## DATA RECORDS
______

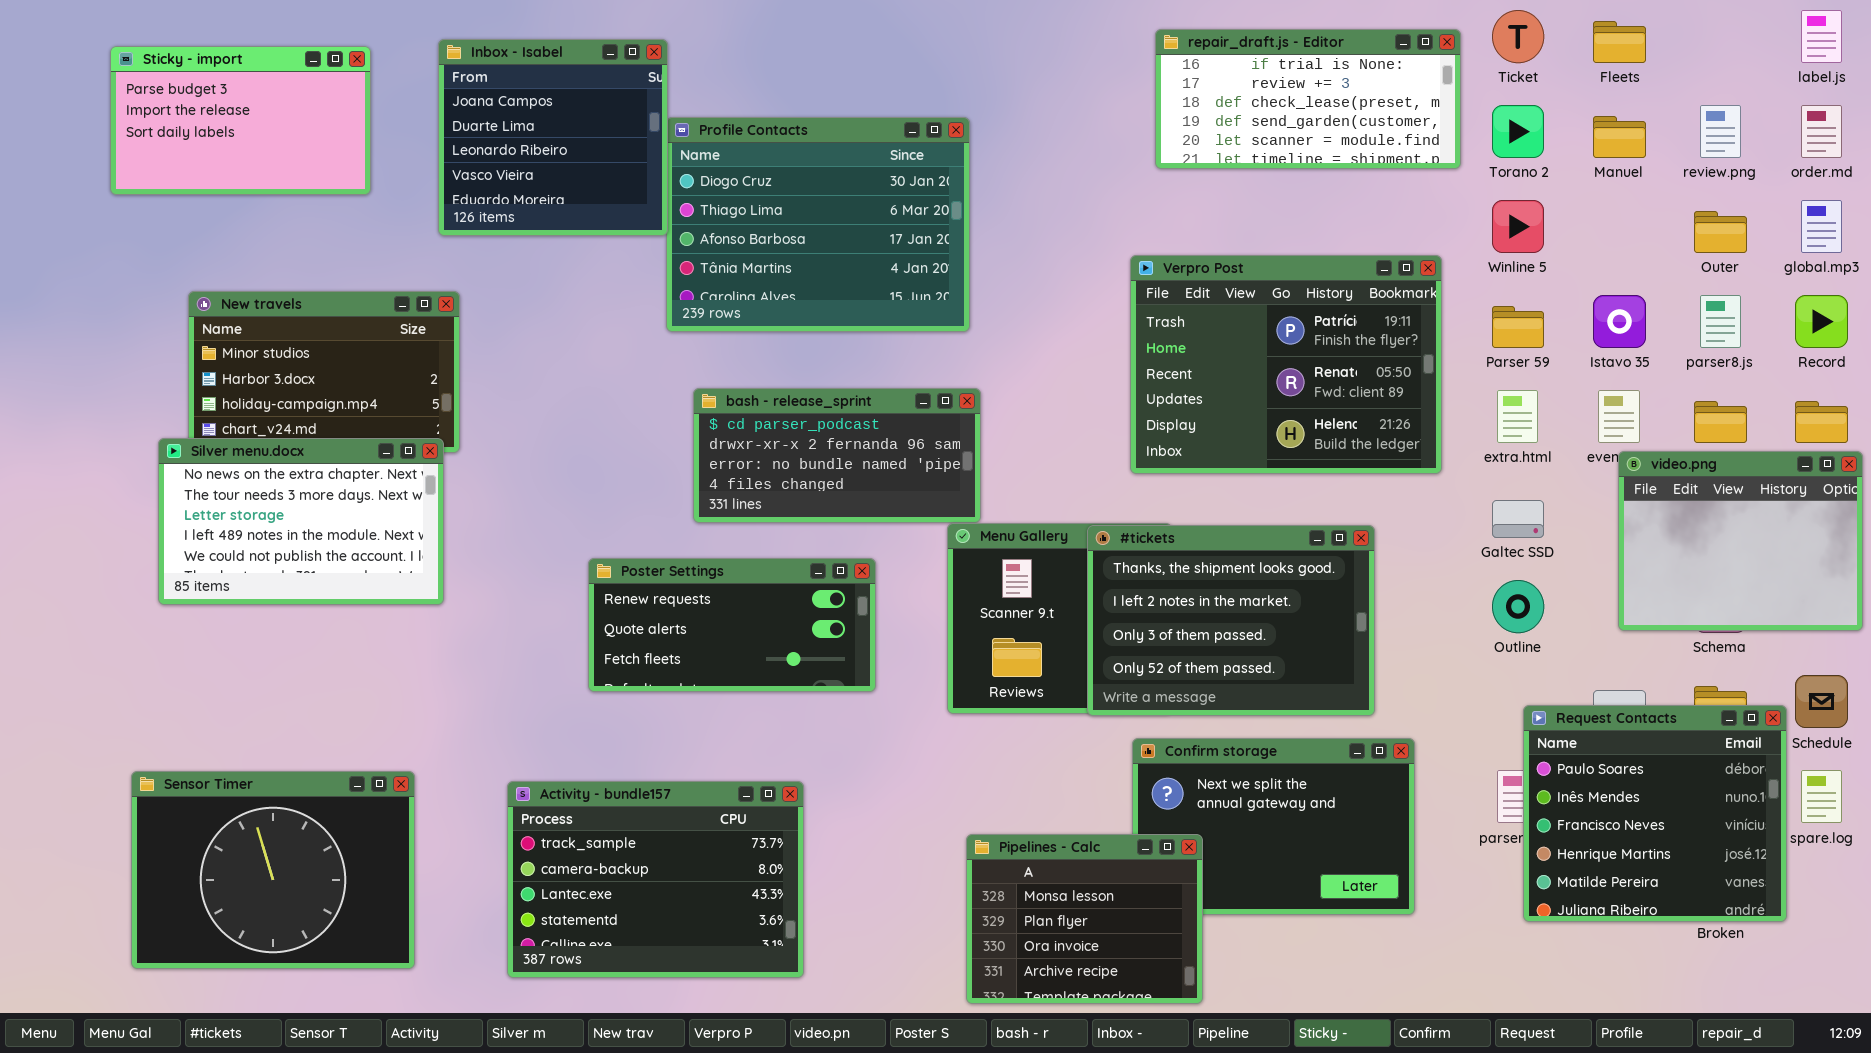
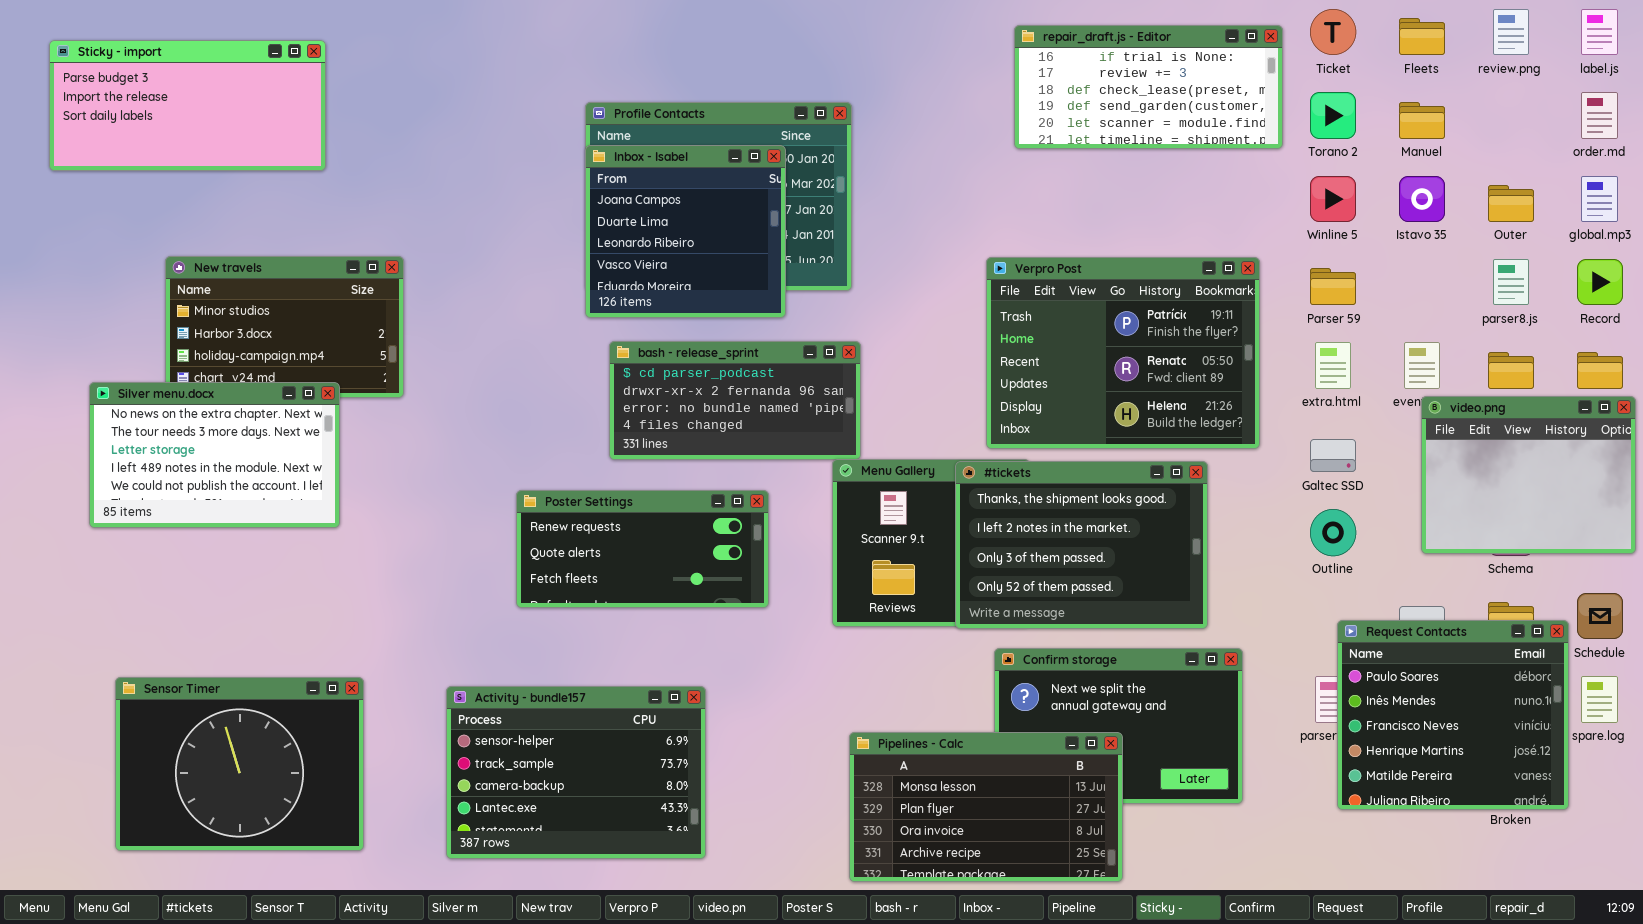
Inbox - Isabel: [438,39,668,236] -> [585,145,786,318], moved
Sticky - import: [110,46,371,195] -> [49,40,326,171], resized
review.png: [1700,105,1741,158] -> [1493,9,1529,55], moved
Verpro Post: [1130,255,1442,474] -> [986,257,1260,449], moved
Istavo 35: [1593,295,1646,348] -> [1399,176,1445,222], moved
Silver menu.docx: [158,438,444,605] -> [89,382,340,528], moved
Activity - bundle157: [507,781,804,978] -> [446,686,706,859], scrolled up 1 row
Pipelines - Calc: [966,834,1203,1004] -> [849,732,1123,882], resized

______

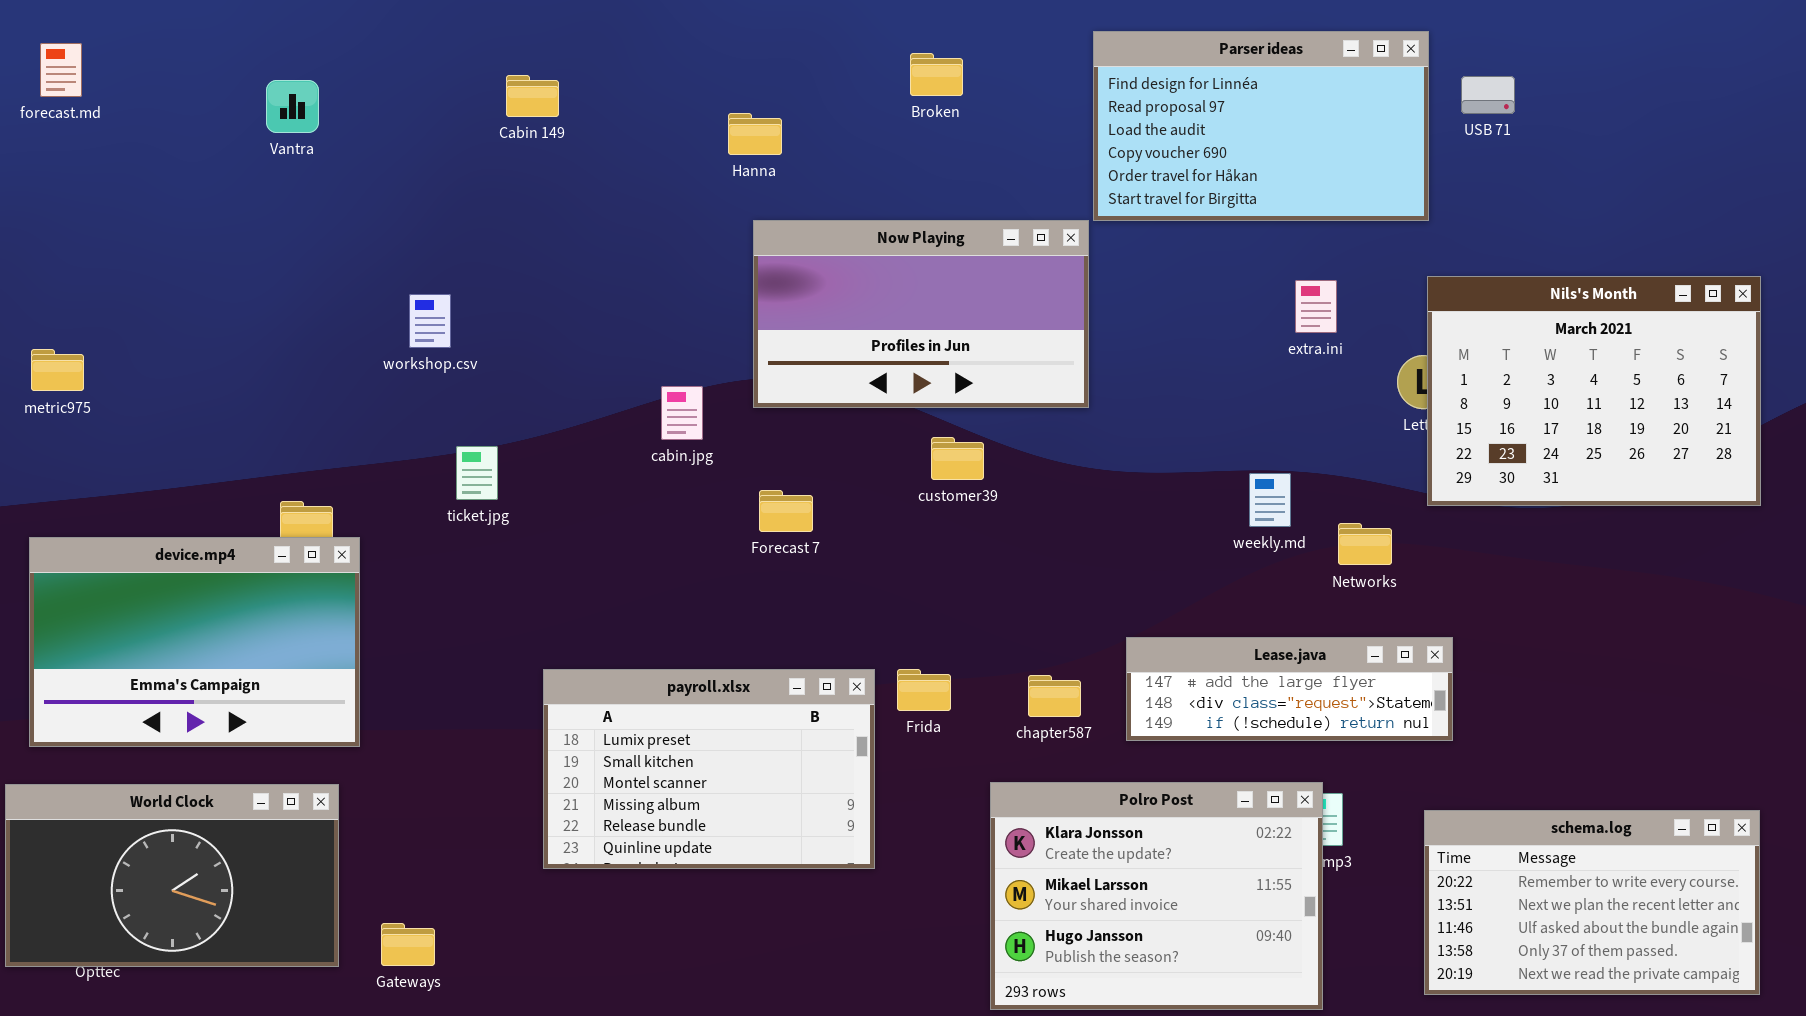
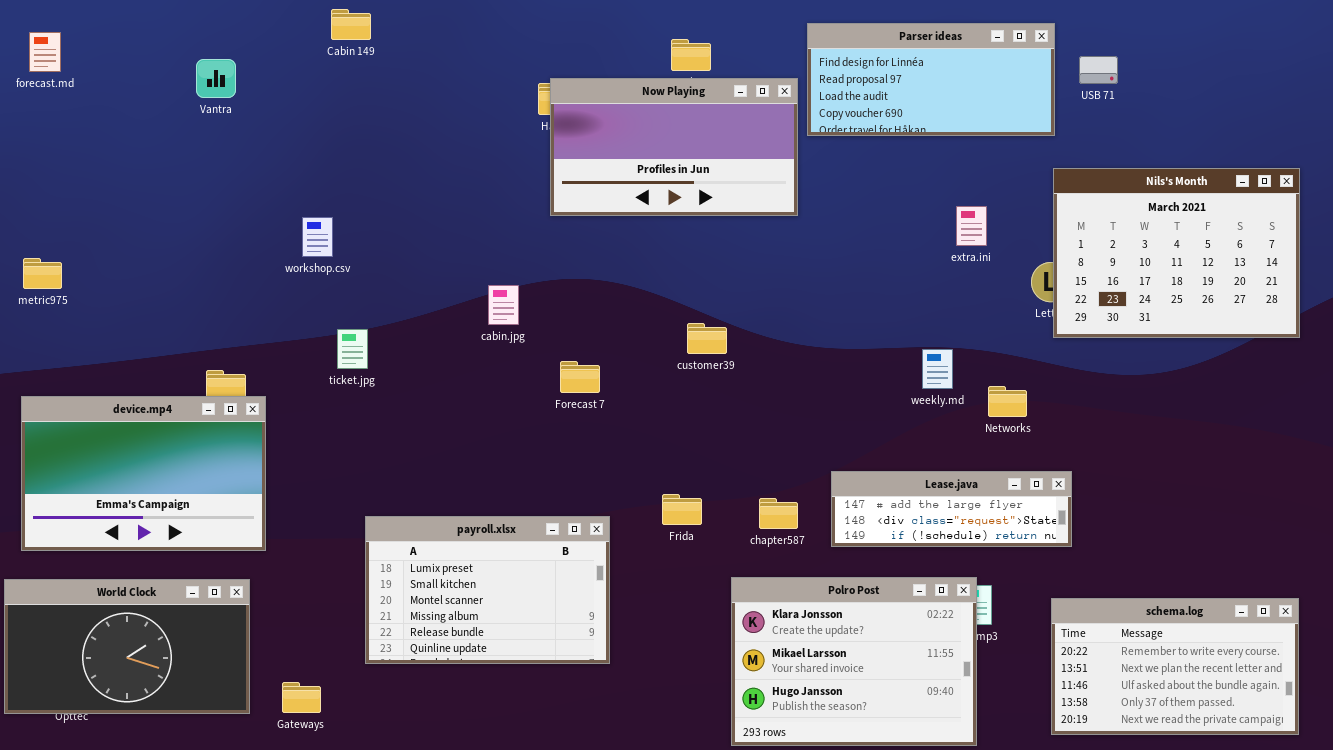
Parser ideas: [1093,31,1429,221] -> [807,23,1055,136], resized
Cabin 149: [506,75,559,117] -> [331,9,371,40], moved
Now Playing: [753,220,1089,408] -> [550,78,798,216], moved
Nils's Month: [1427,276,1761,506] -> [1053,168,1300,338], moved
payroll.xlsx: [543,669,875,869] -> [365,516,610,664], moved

______

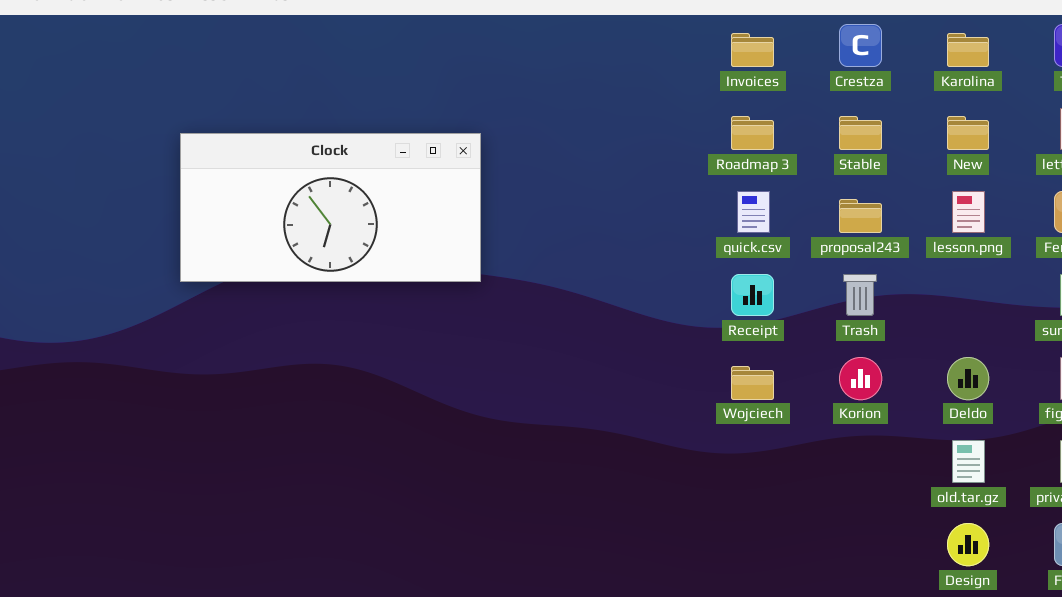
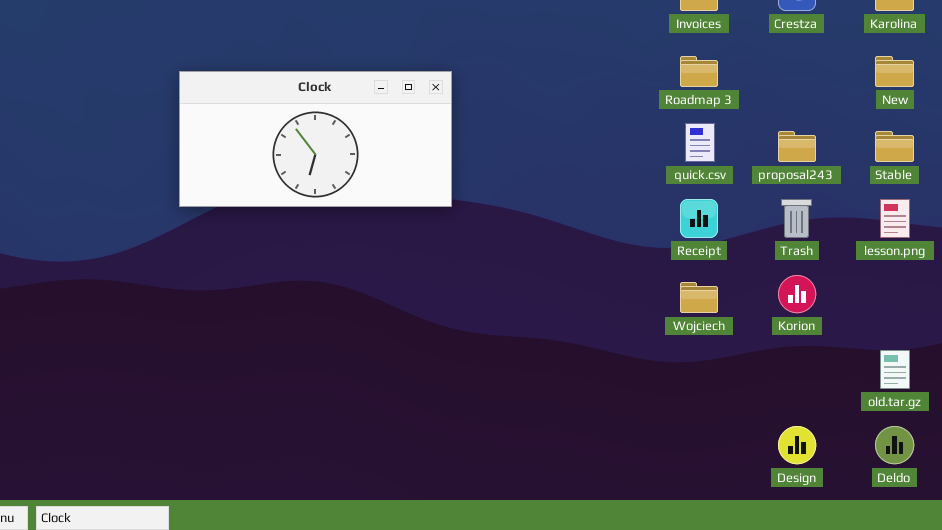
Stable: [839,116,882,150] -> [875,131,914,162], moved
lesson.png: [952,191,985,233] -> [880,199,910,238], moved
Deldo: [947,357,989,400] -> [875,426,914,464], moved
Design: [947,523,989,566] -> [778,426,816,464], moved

______

## WHAT TO WORK ON
Looking back over the data above, restate word for word the lines that begin at the line with "Sticky - import: [110,46,371,195]" and end at the line with "Pipelines - Calc: [966,834,1203,1004]", inclusive.

## TASK ANSWER
Sticky - import: [110,46,371,195] -> [49,40,326,171], resized
review.png: [1700,105,1741,158] -> [1493,9,1529,55], moved
Verpro Post: [1130,255,1442,474] -> [986,257,1260,449], moved
Istavo 35: [1593,295,1646,348] -> [1399,176,1445,222], moved
Silver menu.docx: [158,438,444,605] -> [89,382,340,528], moved
Activity - bundle157: [507,781,804,978] -> [446,686,706,859], scrolled up 1 row
Pipelines - Calc: [966,834,1203,1004] -> [849,732,1123,882], resized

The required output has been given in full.